Exercise requirements
Search the data below for "colour" and report how many lines contain it, with no other text.

Colored object listings
###
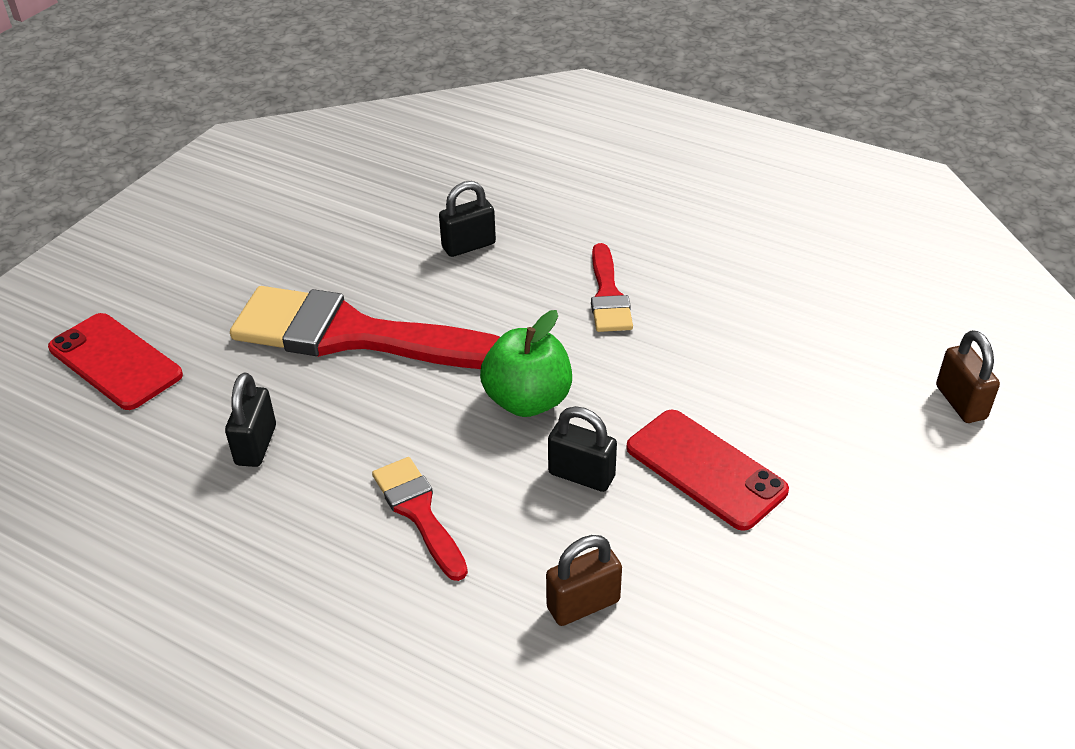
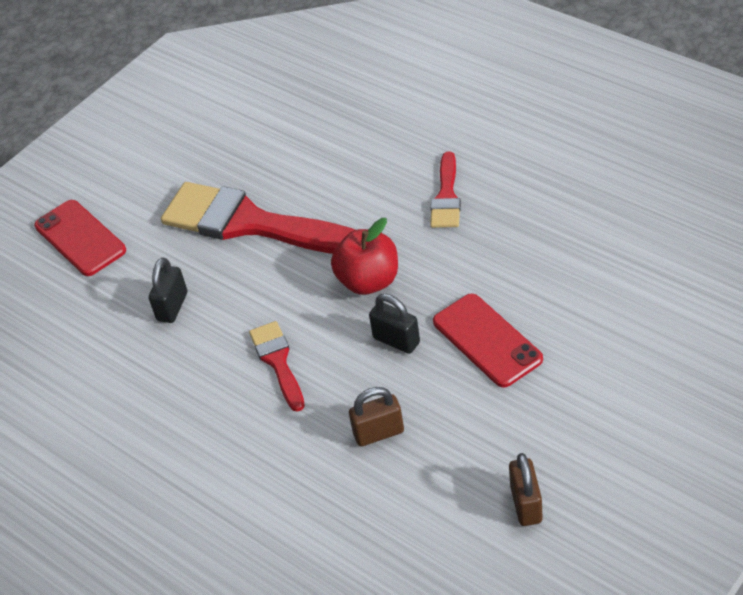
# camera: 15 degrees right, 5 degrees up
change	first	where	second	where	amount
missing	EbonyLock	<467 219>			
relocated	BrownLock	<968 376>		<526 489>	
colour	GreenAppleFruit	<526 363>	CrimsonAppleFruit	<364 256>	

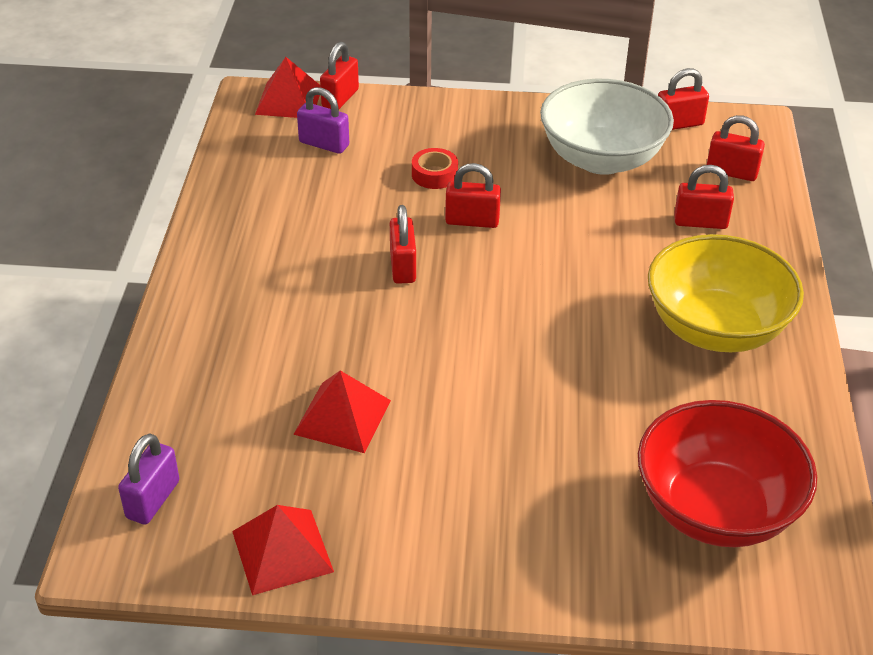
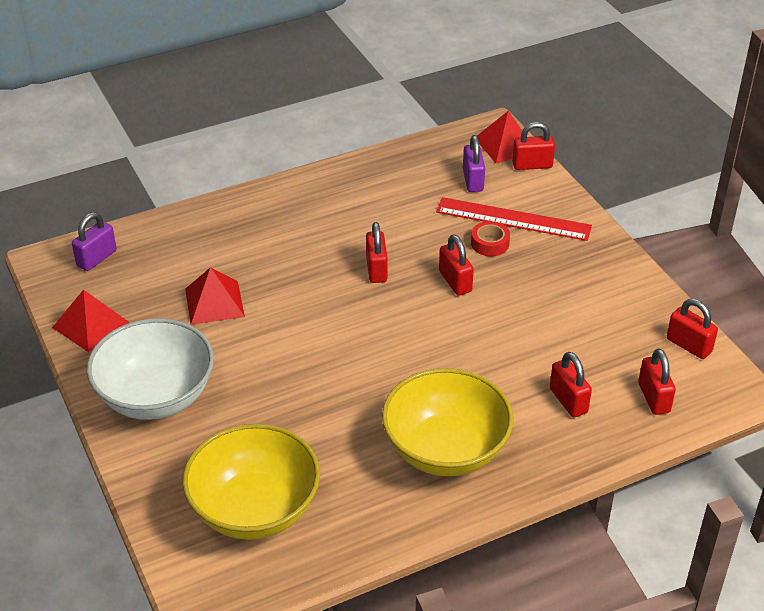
# camera: 60 degrees right, 0 degrees up
change	first	where	second	where	amount
appeared			CrimsonRuler	<514 219>	
relocated	WhiteBowl	<607 127>		<150 369>	
colour	CrimsonBowl	<727 473>	BrightYellowBowl	<251 482>	
spun	VioletLock	<148 479>		<94 241>	45 degrees counterclockwise
spun	CrimsonLock	<403 244>		<377 252>	60 degrees counterclockwise

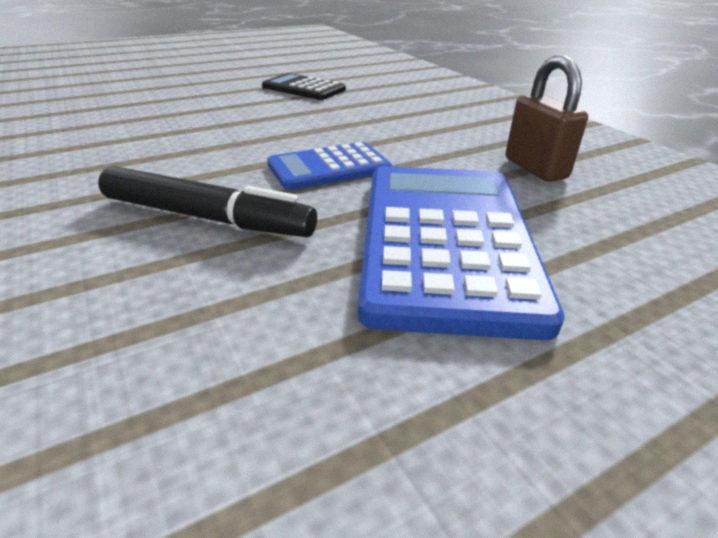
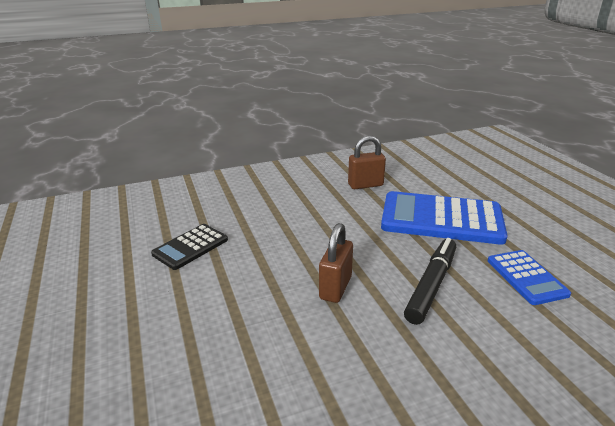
# camera: 80 degrees left, 5 degrees down
change	first	where	second	where	amount
appeared			BrownLock	<336 263>	
relocated	RoyalBlueCalculator	<329 166>		<529 277>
###
Task output
2